[Change detection data]
────────────────────────────────────────

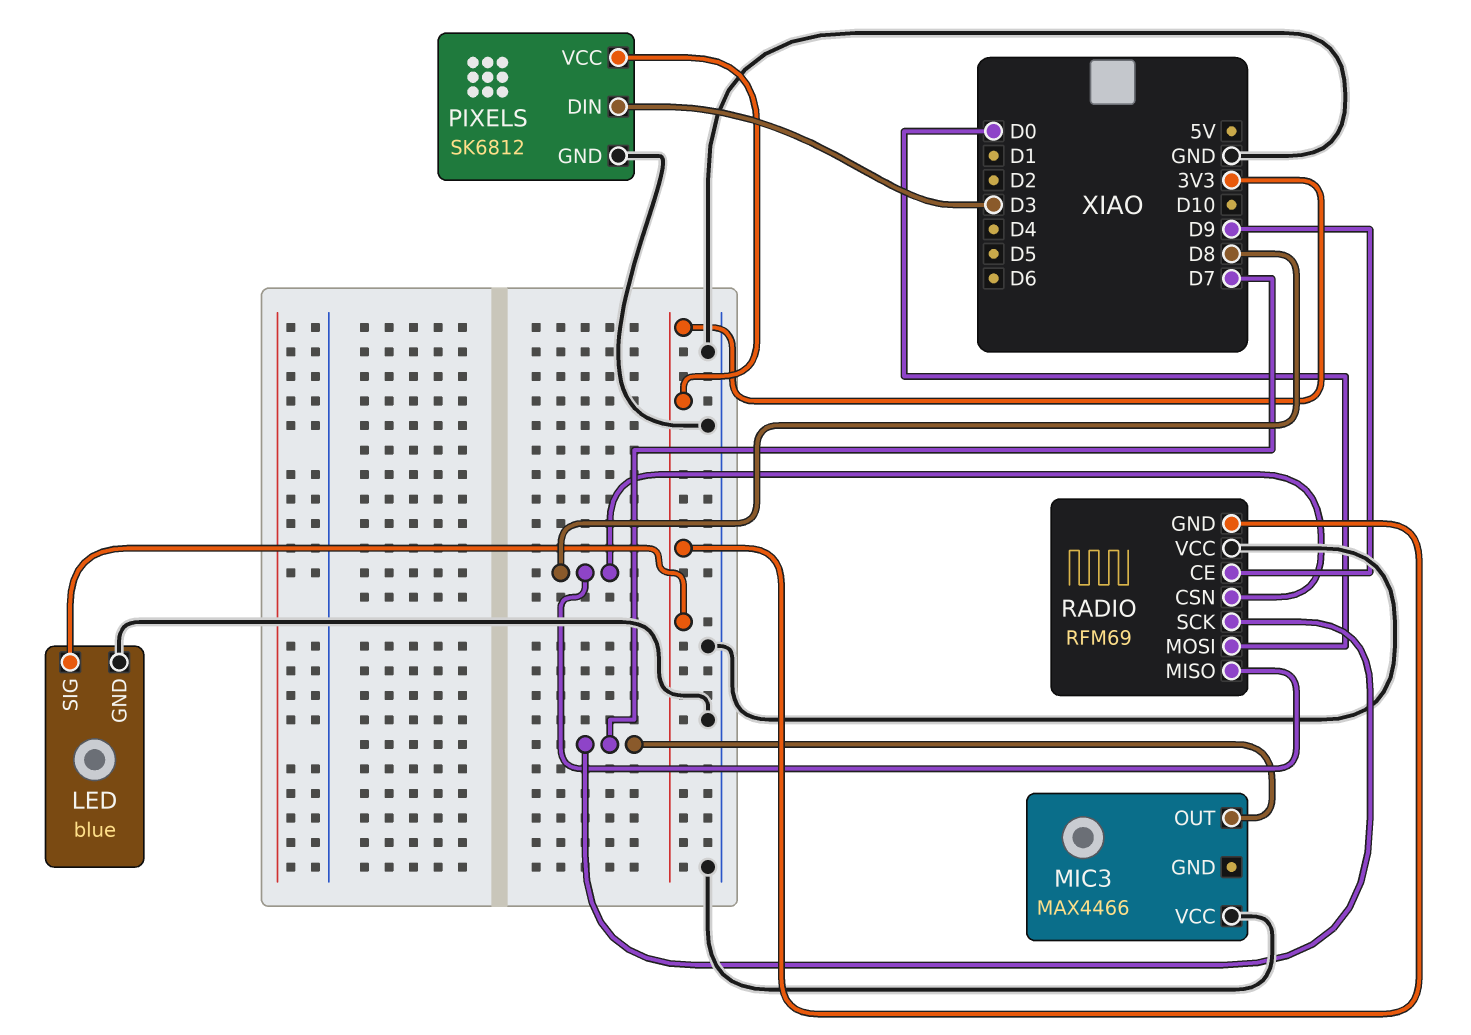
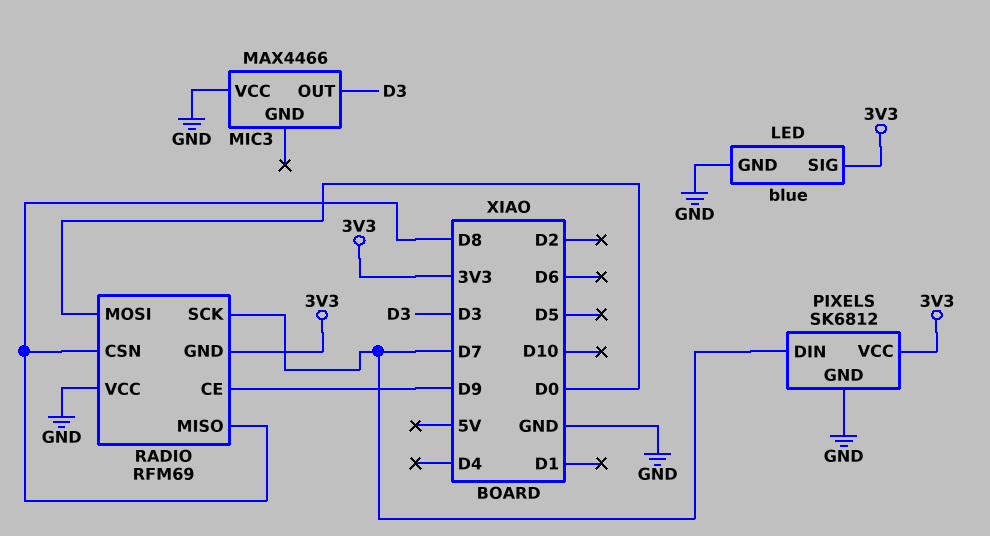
MIC3 pin OUT: D7 -> D3
PIXELS pin DIN: D3 -> D7

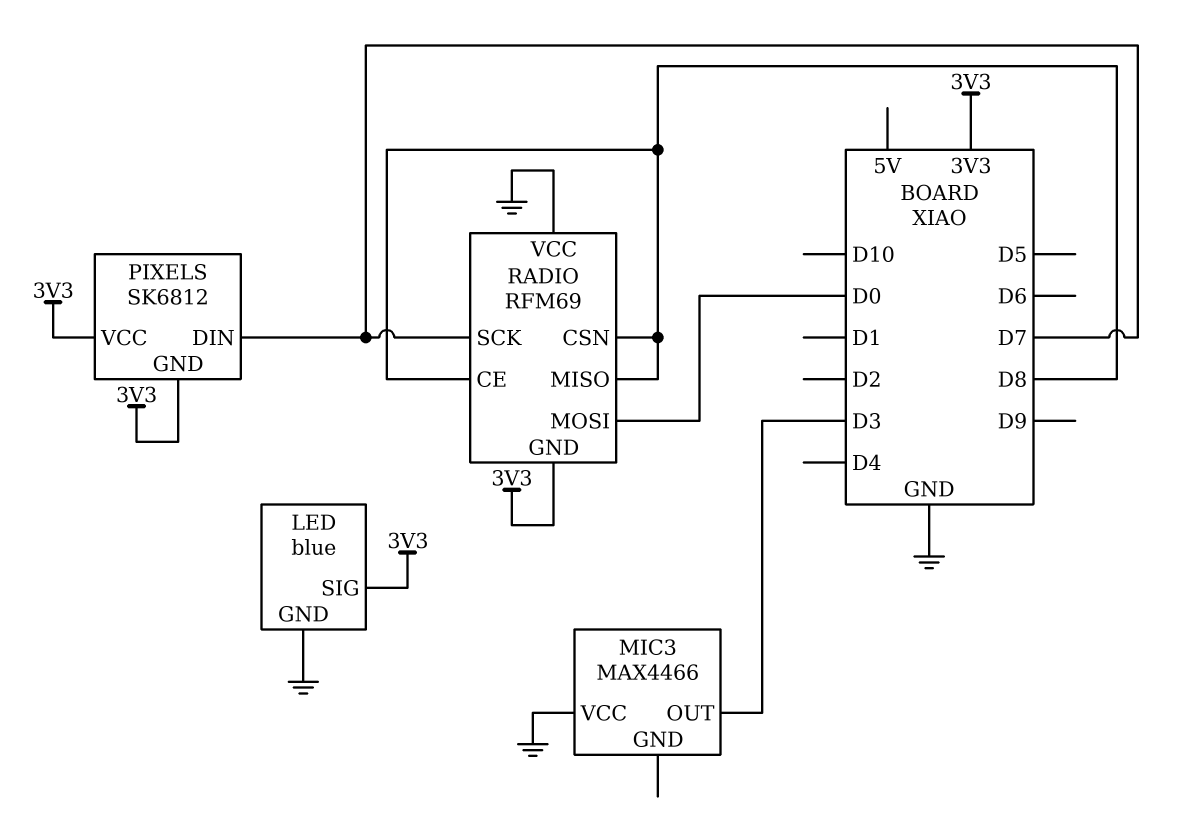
PIXELS pin GND: GND -> 3V3
RADIO pin CE: D9 -> D8

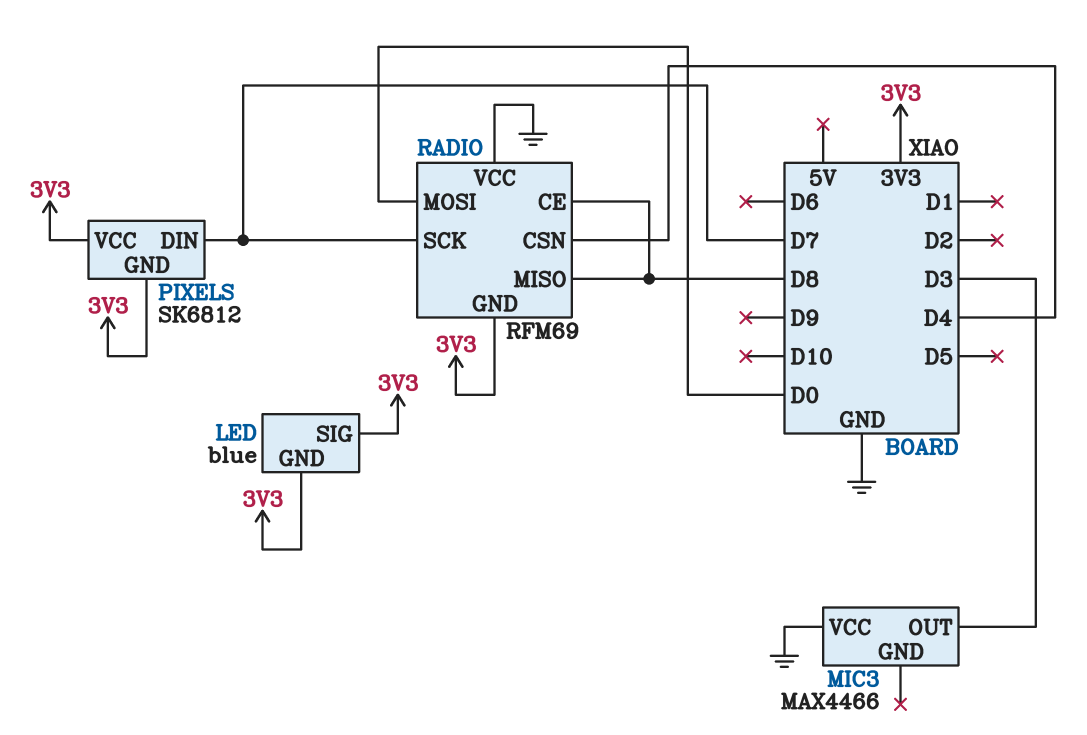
LED pin GND: GND -> 3V3
RADIO pin CSN: D8 -> D4

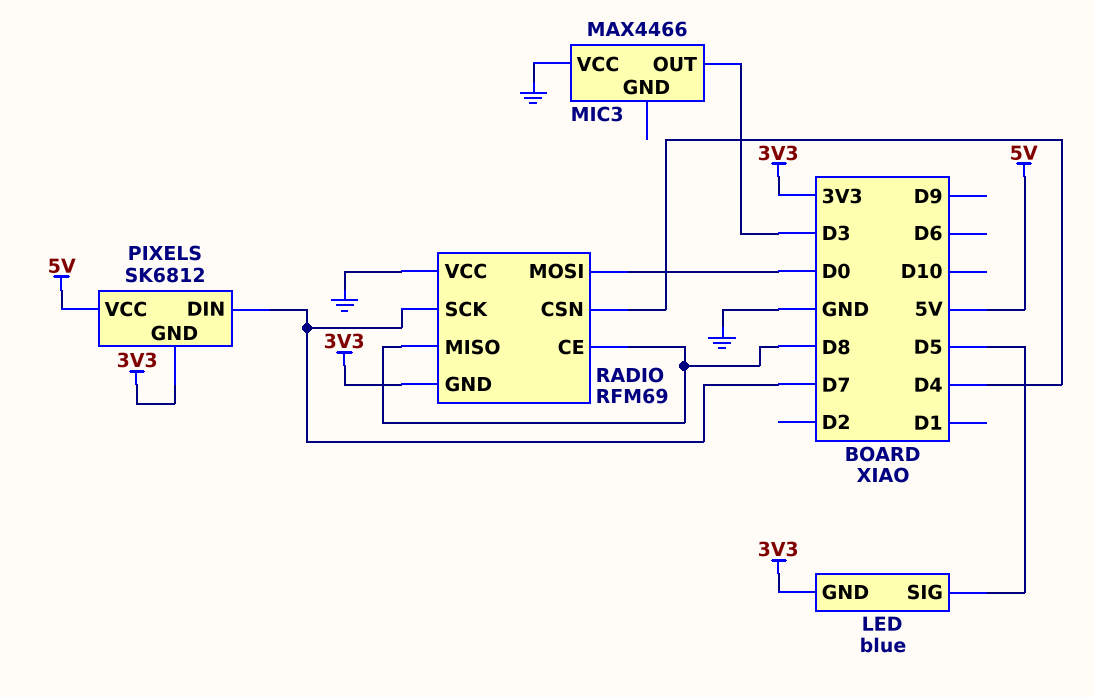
LED pin SIG: 3V3 -> D5
PIXELS pin VCC: 3V3 -> 5V

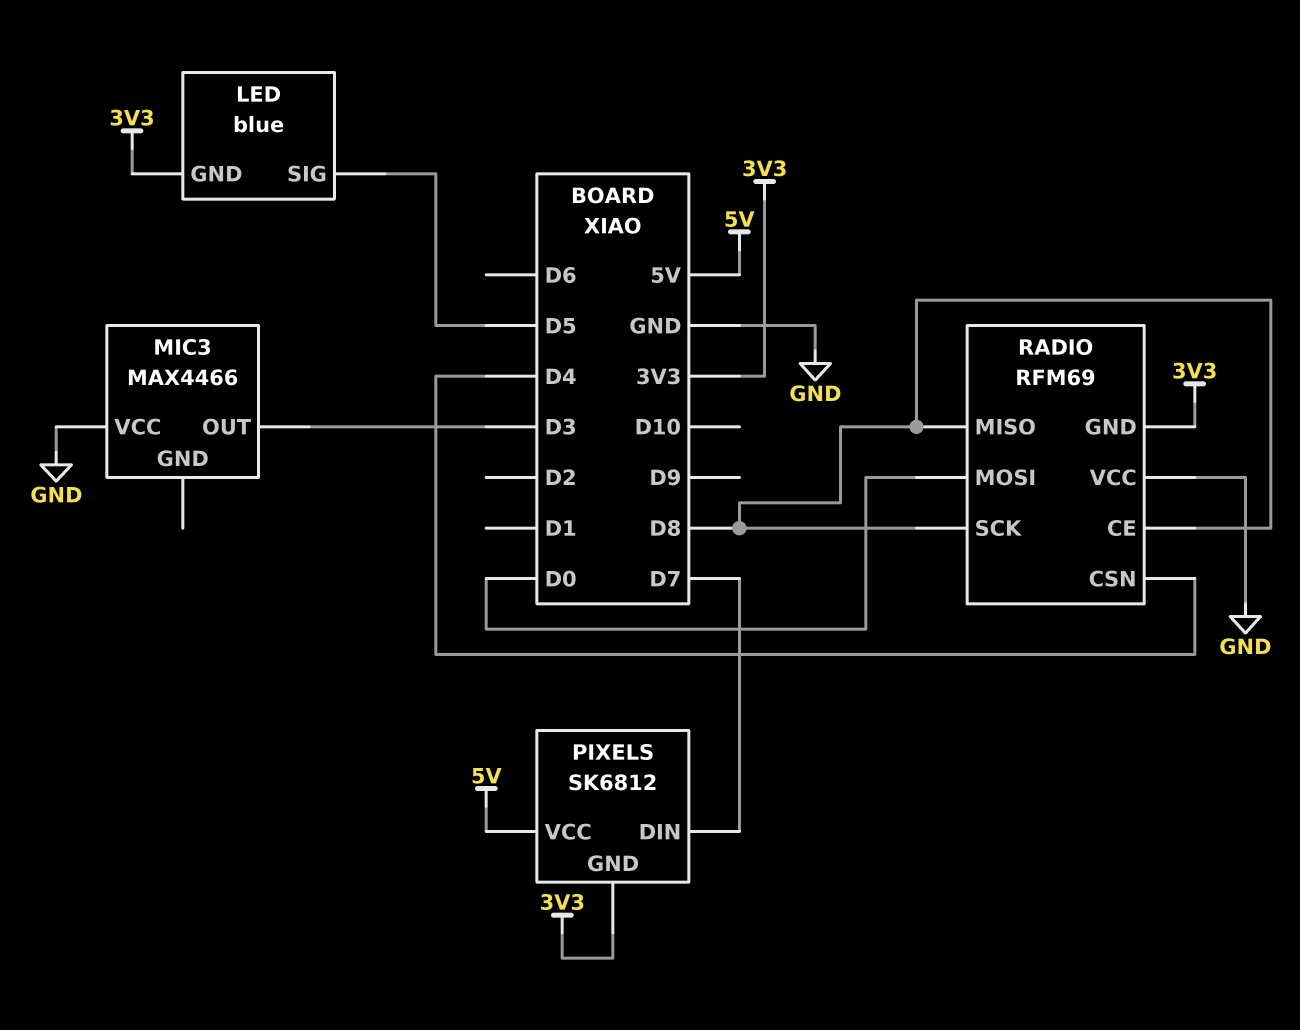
RADIO pin SCK: D7 -> D8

────────────────────────────────────────

Could you repeat, exactly and with nothing else, the lines from the one containing "LED pin SIG: 3V3 -> D5" through the last line of the records above, leaving out the pictures?

■ Answer box:
LED pin SIG: 3V3 -> D5
PIXELS pin VCC: 3V3 -> 5V

RADIO pin SCK: D7 -> D8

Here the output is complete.